HOW TO COMPLETE THIS TASK -> An exact transcript is needed of the material below, beginning at the line that contains "yellow jar [684,216,725,261]" and continuing through its last line; nothing else should appear.

DATA LISTING ->
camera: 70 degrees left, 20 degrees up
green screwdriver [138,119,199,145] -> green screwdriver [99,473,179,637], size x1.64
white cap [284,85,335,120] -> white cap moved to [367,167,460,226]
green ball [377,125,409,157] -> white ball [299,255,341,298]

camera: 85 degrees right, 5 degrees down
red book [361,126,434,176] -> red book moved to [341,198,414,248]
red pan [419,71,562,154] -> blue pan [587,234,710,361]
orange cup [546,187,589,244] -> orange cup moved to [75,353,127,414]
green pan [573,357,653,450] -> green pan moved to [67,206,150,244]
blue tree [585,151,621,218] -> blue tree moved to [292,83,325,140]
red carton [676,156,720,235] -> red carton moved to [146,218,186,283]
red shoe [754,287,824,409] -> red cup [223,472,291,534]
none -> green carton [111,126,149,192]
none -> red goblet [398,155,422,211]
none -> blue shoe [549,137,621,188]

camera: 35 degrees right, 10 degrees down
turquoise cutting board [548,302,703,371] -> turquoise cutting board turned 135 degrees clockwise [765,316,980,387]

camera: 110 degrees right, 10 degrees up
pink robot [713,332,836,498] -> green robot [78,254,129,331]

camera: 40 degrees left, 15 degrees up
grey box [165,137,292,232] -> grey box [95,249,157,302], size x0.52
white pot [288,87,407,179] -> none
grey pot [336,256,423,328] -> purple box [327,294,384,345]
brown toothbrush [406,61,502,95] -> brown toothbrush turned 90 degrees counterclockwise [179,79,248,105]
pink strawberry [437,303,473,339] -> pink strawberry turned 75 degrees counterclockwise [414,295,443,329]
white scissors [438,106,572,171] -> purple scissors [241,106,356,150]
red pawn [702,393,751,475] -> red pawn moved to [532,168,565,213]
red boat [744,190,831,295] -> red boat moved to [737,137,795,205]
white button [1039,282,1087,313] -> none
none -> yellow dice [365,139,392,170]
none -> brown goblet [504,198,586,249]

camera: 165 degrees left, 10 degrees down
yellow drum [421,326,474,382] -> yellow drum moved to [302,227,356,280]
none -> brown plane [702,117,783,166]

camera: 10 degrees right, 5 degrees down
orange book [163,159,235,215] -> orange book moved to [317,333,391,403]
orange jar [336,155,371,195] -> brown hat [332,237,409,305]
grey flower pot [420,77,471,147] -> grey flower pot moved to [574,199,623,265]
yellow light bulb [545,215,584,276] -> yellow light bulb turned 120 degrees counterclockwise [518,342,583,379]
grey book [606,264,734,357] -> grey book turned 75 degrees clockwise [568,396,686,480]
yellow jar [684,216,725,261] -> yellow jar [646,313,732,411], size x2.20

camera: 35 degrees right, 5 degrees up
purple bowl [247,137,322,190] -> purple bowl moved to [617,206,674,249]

SOLVED PROBLEM ->
yellow jar [684,216,725,261] -> yellow jar [646,313,732,411], size x2.20

camera: 35 degrees right, 5 degrees up
purple bowl [247,137,322,190] -> purple bowl moved to [617,206,674,249]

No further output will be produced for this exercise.